(Extracted records)
------------------------------------------------

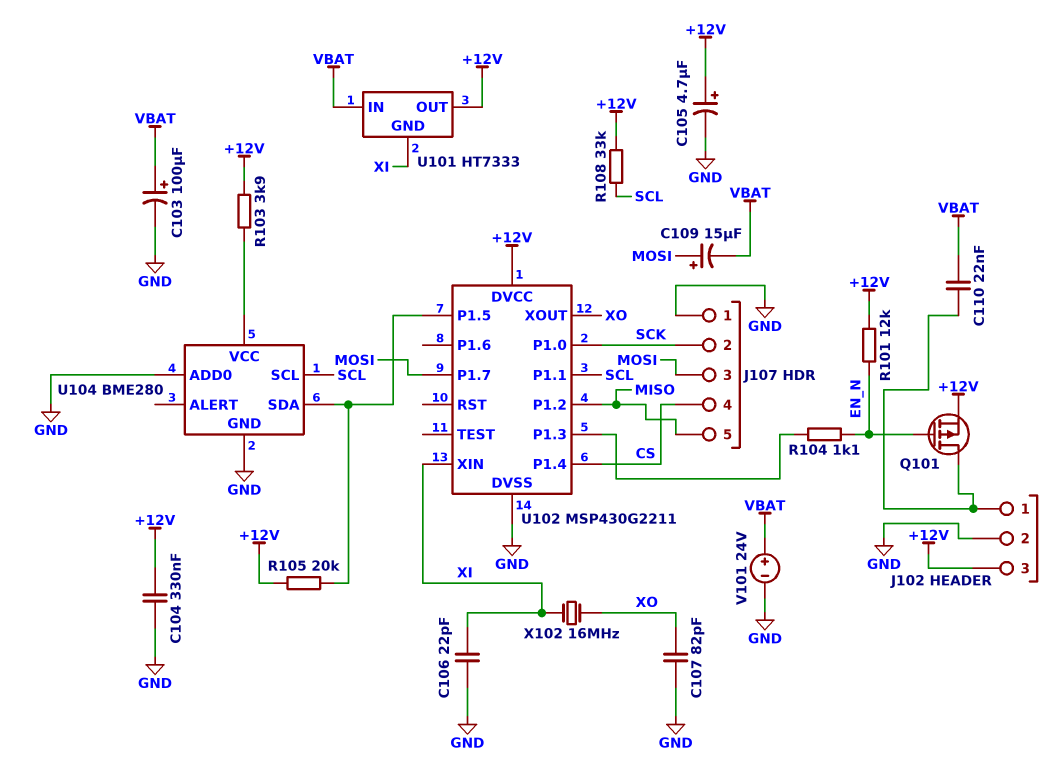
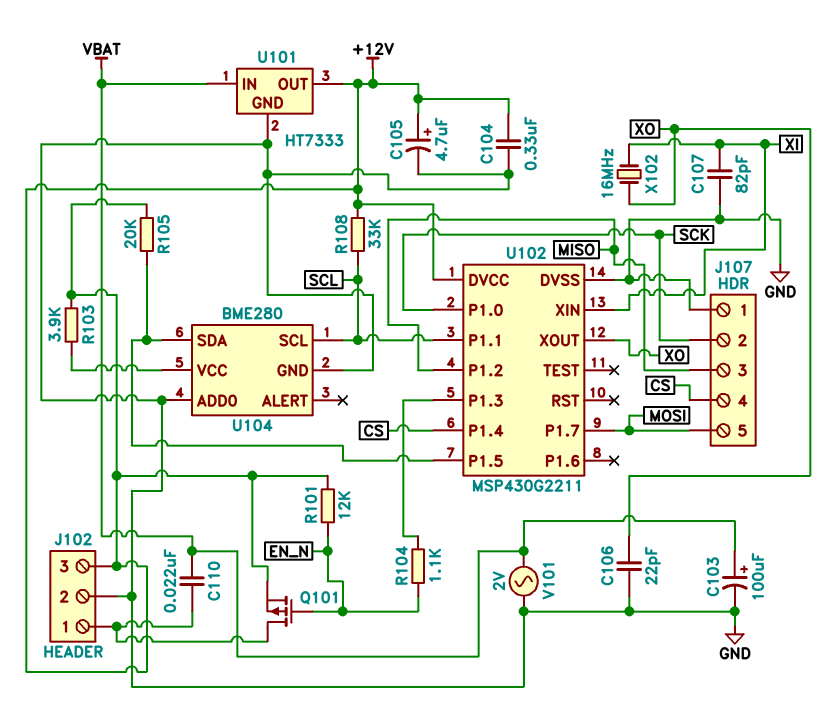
C106: 22pF (GND, XI) -> 22pF (GND, XO)
C107: 82pF (GND, XO) -> 82pF (GND, XI)
C109: 15uF (plus MOSI, minus VBAT) -> none
J107 pin 3: MOSI -> MISO
J107 pin 5: MISO -> MOSI
U101 pin GND: XI -> GND
V101: 24V (plus VBAT, minus GND) -> AC 2V (GND, VBAT)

------------------------------------------------

After finding the line that contains "U101 pin GND: XI -> GND" in the records above, copy that line and each one after it exactly, through the final line.

U101 pin GND: XI -> GND
V101: 24V (plus VBAT, minus GND) -> AC 2V (GND, VBAT)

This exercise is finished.